▶ Data shown:

┄┄┄┄┄┄

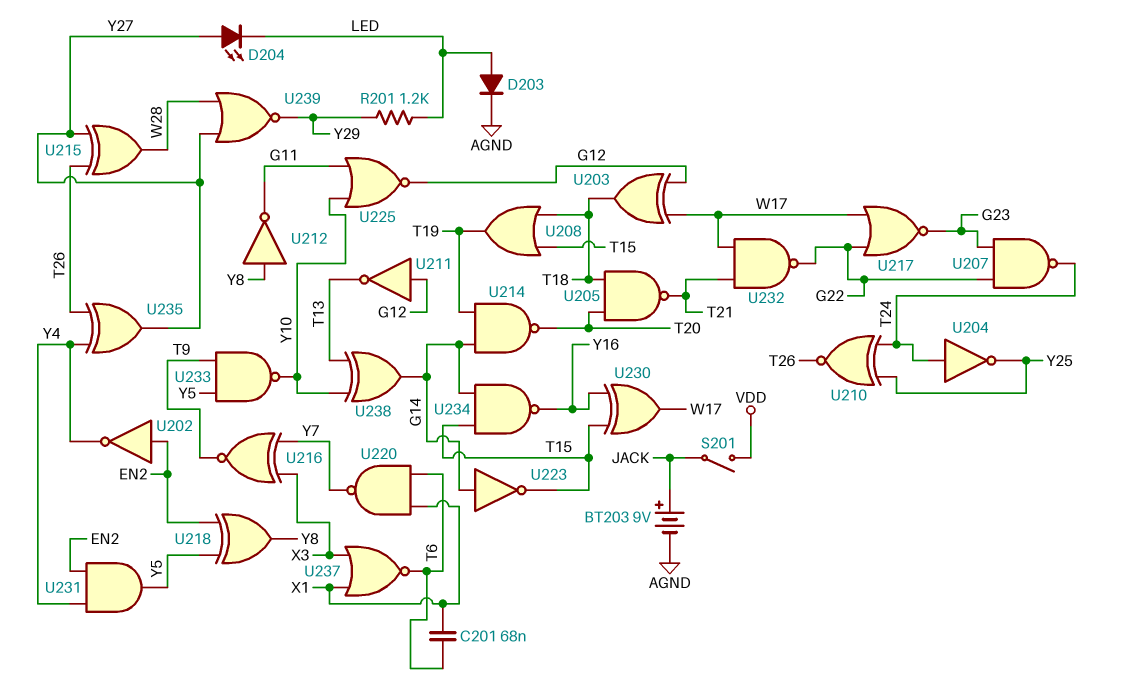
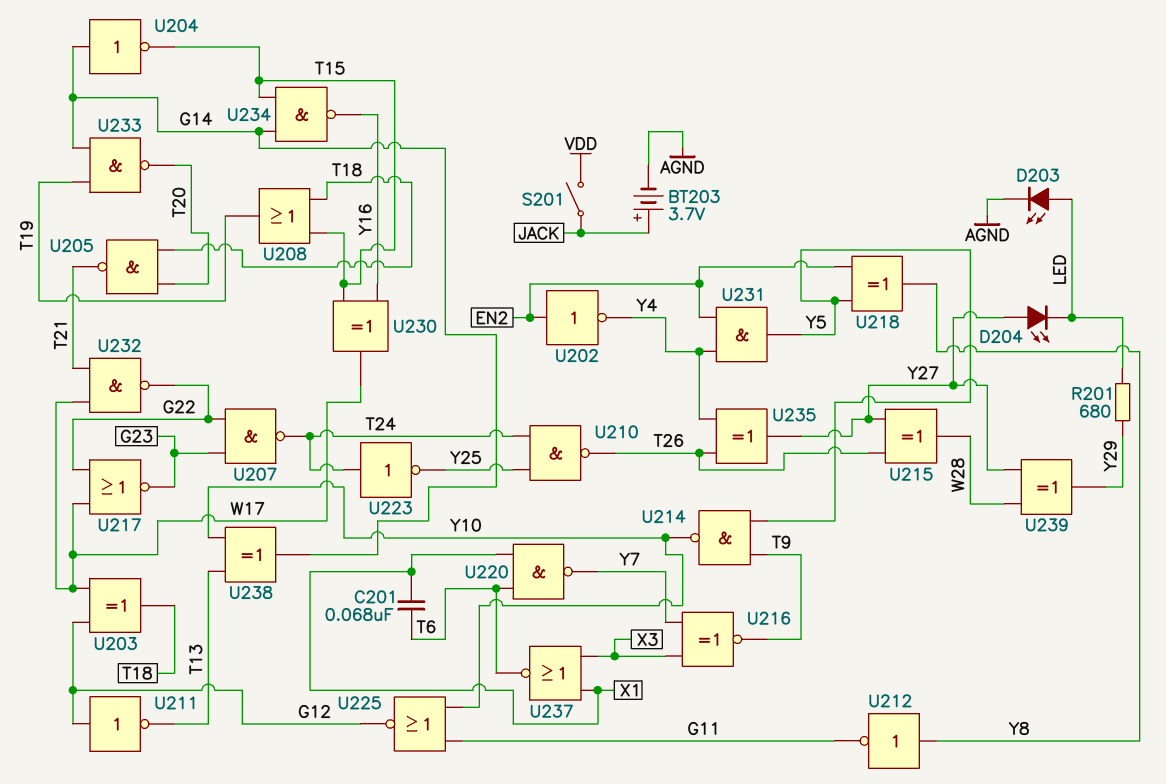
BT203: 9V (plus JACK, minus AGND) -> 3.7V (plus JACK, minus AGND)
D203: diode (A LED, K AGND) -> LED (A LED, K AGND)
R201: 1.2k (LED, Y29) -> 680 (LED, Y29)
U204: NOT (in T24, out Y25) -> NOT (in G14, out T15)
U210: XNOR (in T24, in Y25, out T26) -> NAND (in T24, in Y25, out T26)
U214: NAND (in G14, in T19, out T20) -> NAND (in T9, in Y5, out Y10)
U223: NOT (in G14, out T15) -> NOT (in T24, out Y25)
U233: NAND (in T9, in Y5, out Y10) -> NAND (in G14, in T19, out T20)
U239: NOR (in W28, in Y27, out Y29) -> XOR (in W28, in Y27, out Y29)

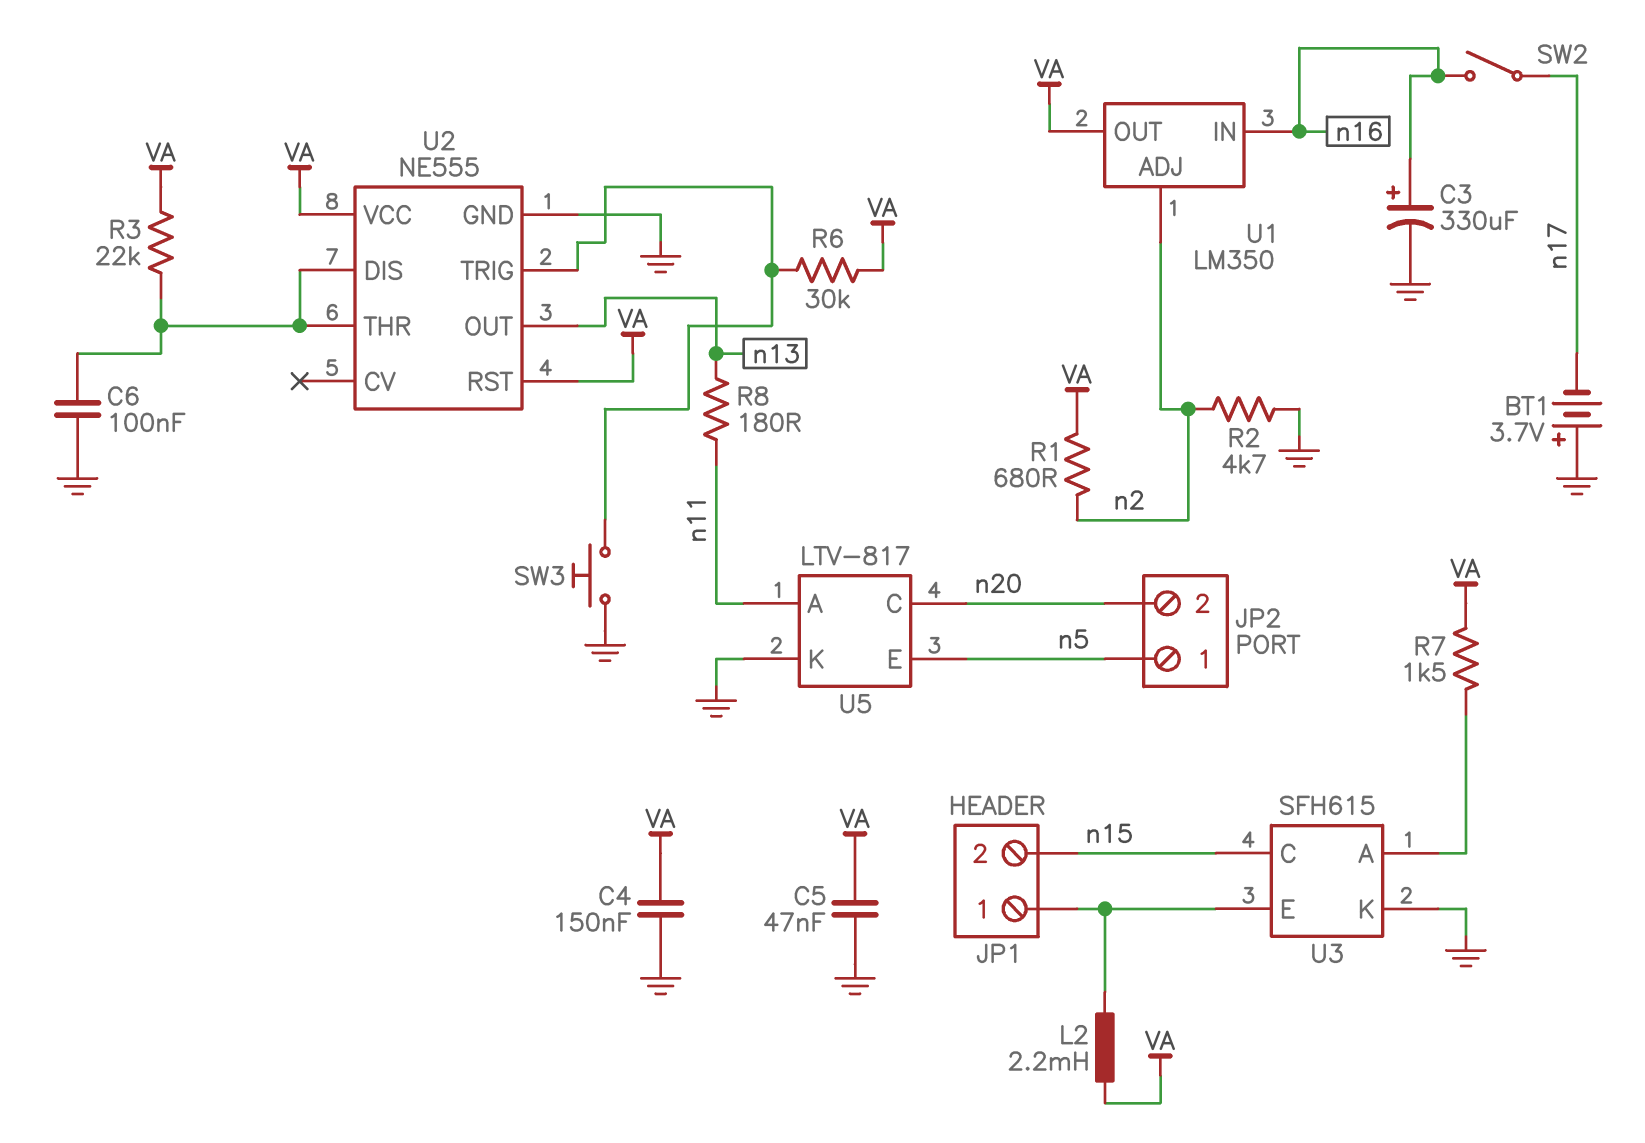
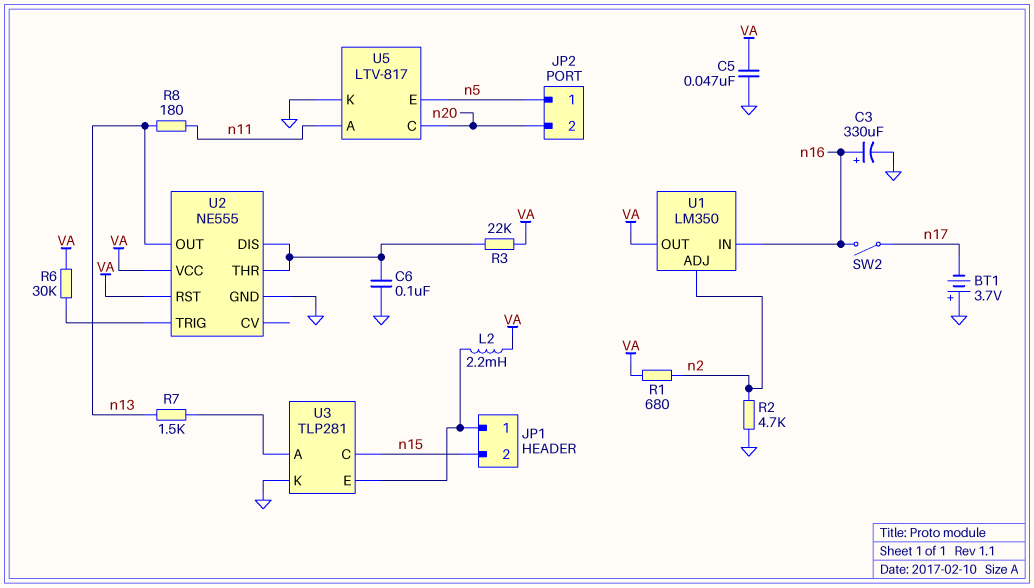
C4: 150nF (GND, VA) -> none
R7: 1.5k (U3/A, VA) -> 1.5k (U3/A, n13)
SW3: button (GND, U2/TRIG) -> none
U3: SFH615 -> TLP281

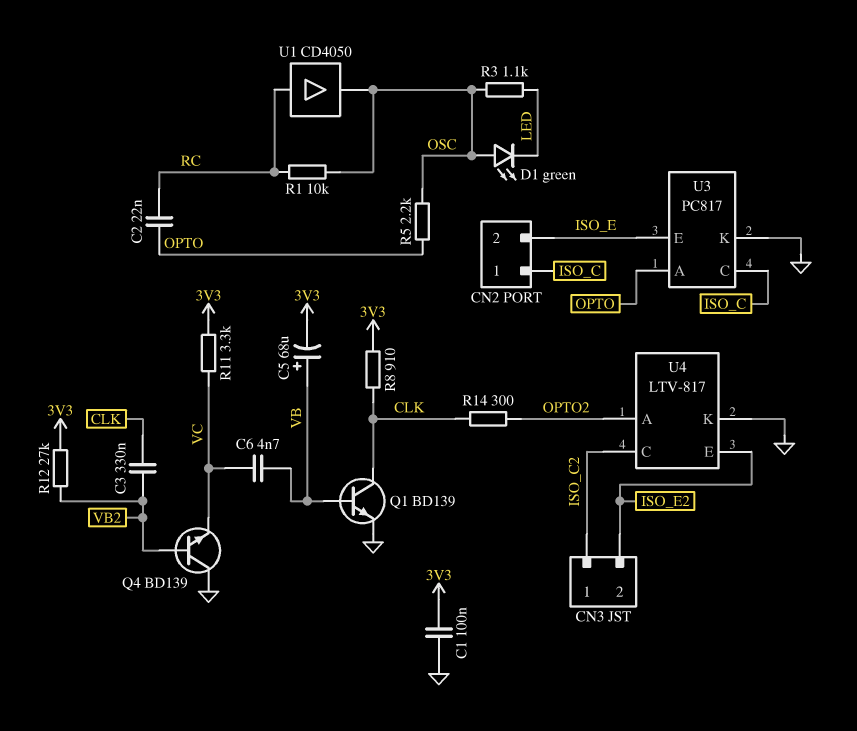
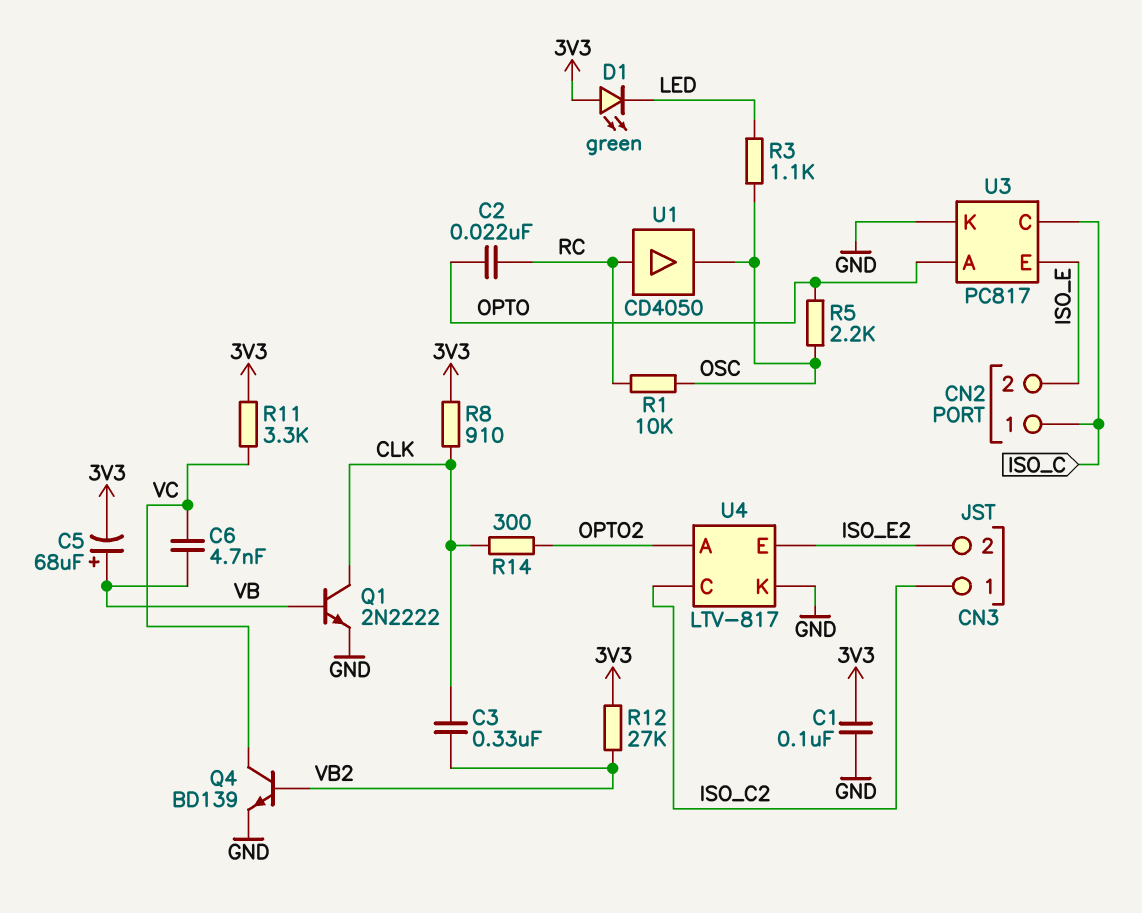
D1: LED green (A OSC, K LED) -> LED green (A 3V3, K LED)
Q1: NPN BD139 (B VB, C CLK, E GND) -> NPN 2N2222 (B VB, C CLK, E GND)
Q4: NPN BD139 (B VB2, C GND, E VC) -> NPN BD139 (B VB2, C VC, E GND)

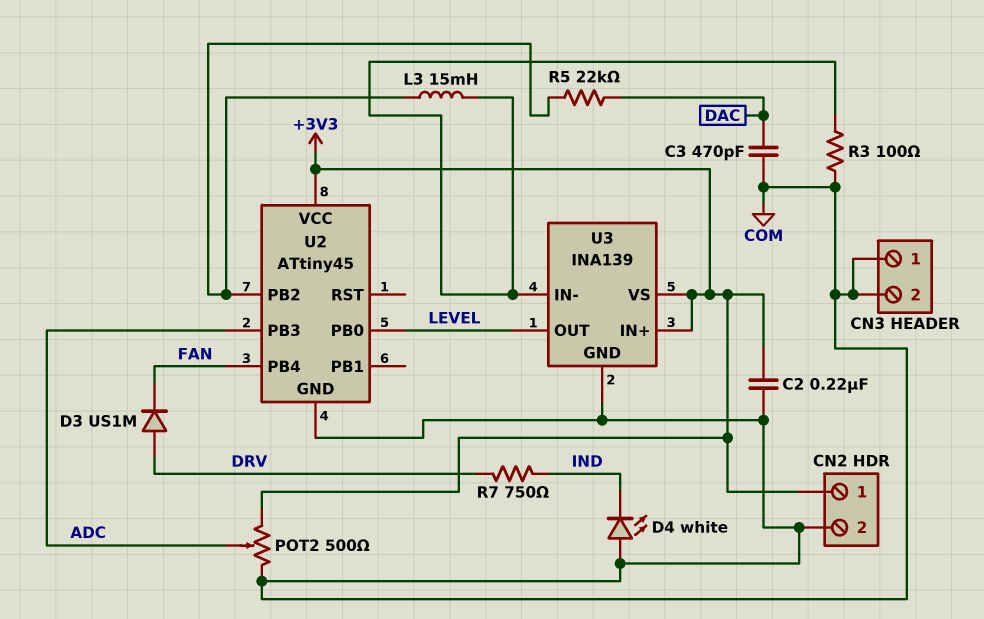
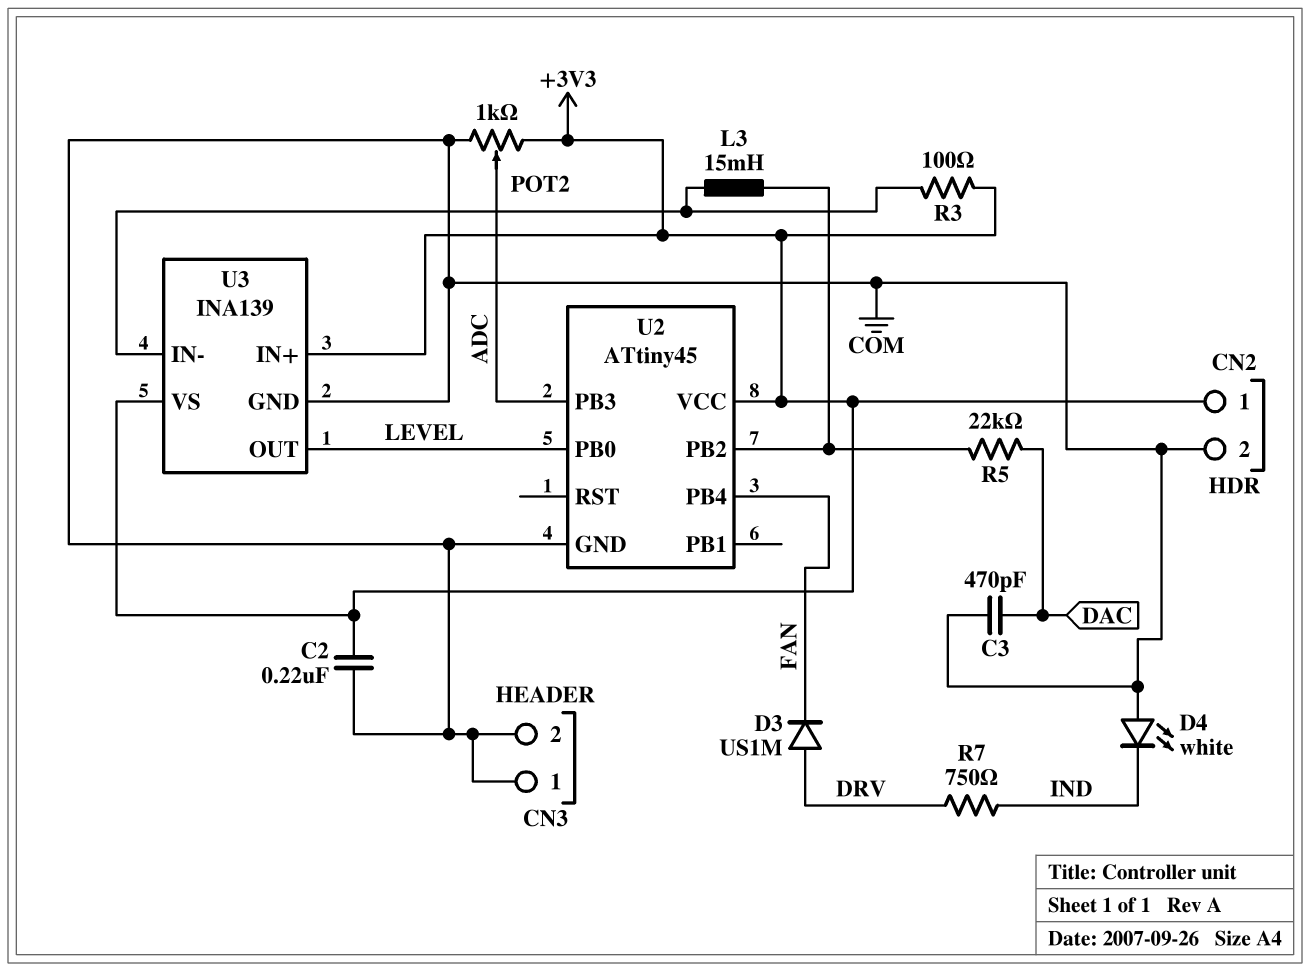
POT2: 500 (+3V3, COM, wiper ADC) -> 1k (+3V3, COM, wiper ADC)
R3: 100 (COM, U3/IN-) -> 100 (+3V3, U3/IN-)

┄┄┄┄┄┄

▶ What you will do:
Print exactly, and only, the lines running from the one that contains "POT2: 500 (+3V3, COM, wiper" to the last line of the records above.

▶ Task output:
POT2: 500 (+3V3, COM, wiper ADC) -> 1k (+3V3, COM, wiper ADC)
R3: 100 (COM, U3/IN-) -> 100 (+3V3, U3/IN-)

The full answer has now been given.